_Task brief_
Report each line of the entries that includes "none" by copying it.

_Input_
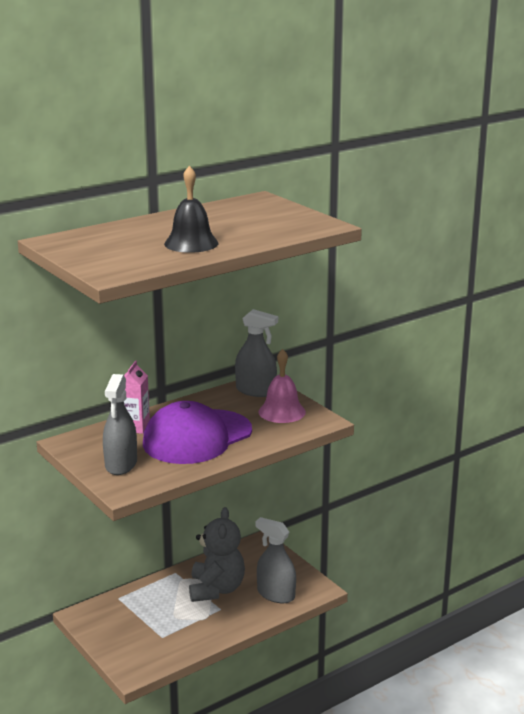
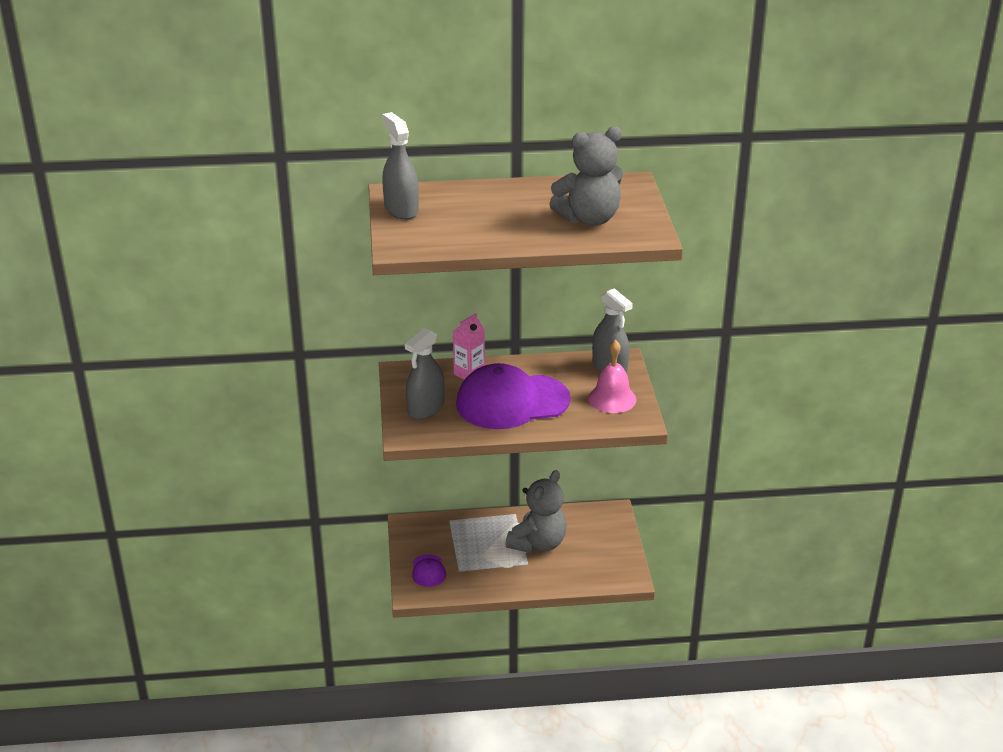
camera: 30 degrees right, 10 degrees up
black bell [164,166,219,253] -> none
grey spray bottle [255,517,296,603] -> grey spray bottle moved to [382,112,419,219]
none -> purple cap [412,554,446,587]
none -> grey teddy bear [549,127,623,226]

_Response to the task_
black bell [164,166,219,253] -> none
none -> purple cap [412,554,446,587]
none -> grey teddy bear [549,127,623,226]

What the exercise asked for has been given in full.